** Exercise data **
= = =

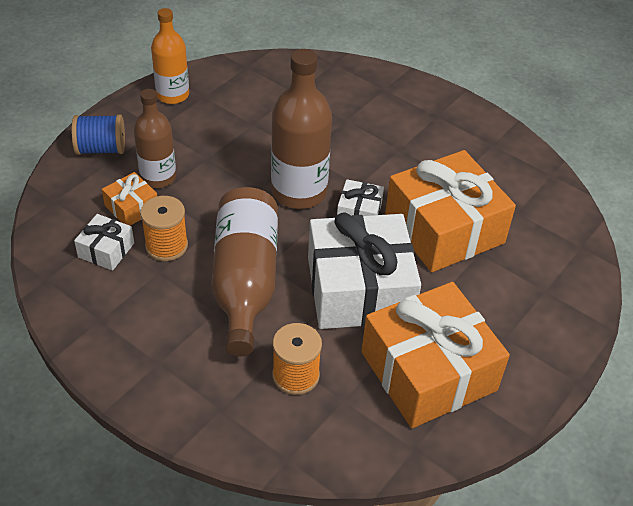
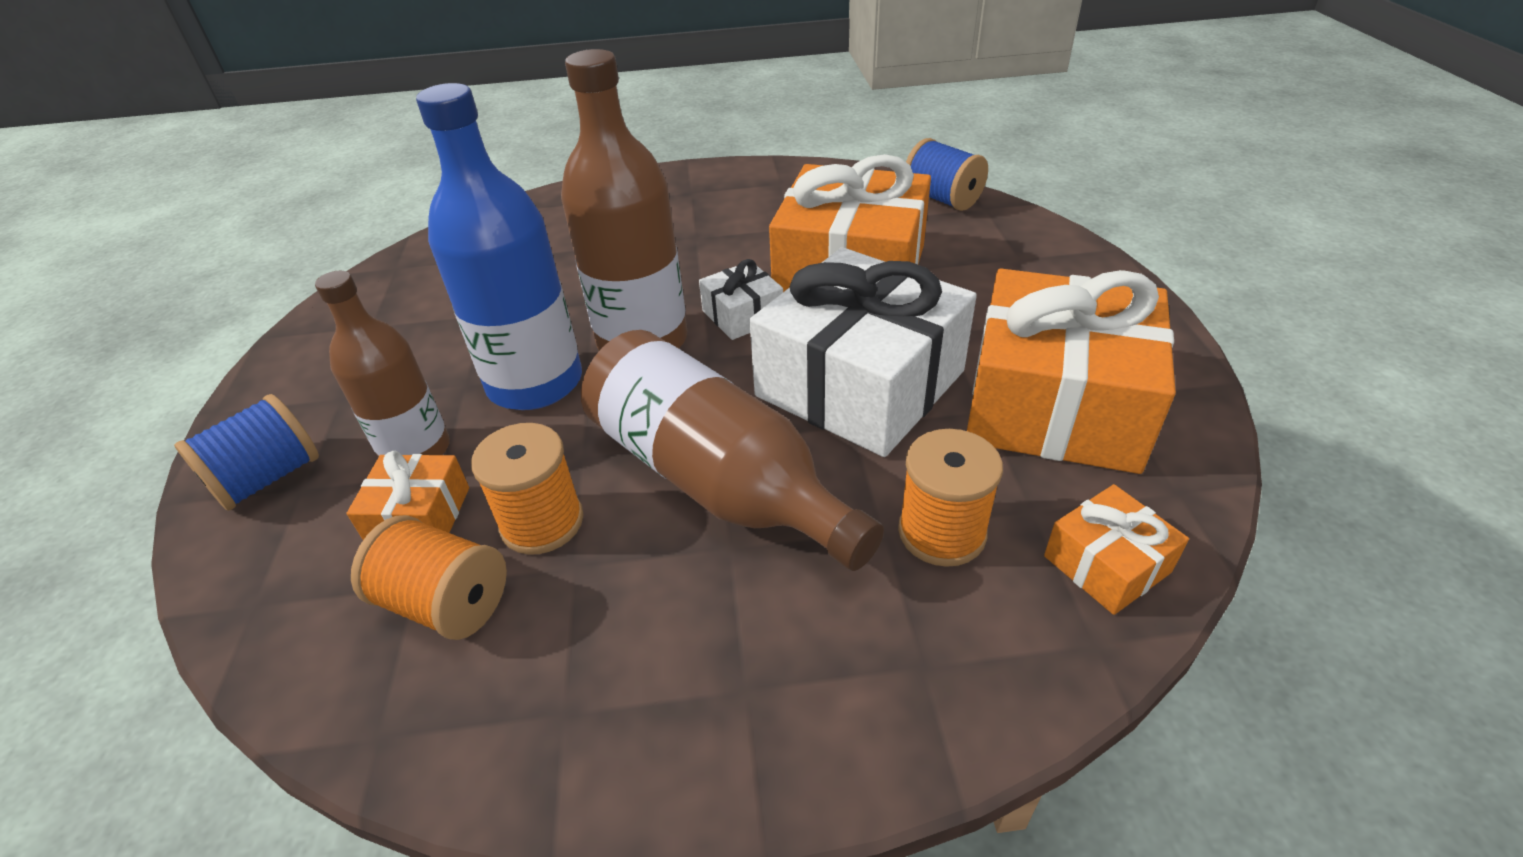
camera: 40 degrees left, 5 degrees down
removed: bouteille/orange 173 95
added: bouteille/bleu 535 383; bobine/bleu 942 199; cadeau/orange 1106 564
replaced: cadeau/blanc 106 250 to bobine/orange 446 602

= = =

** Exercise aim **
What lines in the material mention "cadeau"? Copy every one of them.

** Answer to this task **
added: bouteille/bleu 535 383; bobine/bleu 942 199; cadeau/orange 1106 564
replaced: cadeau/blanc 106 250 to bobine/orange 446 602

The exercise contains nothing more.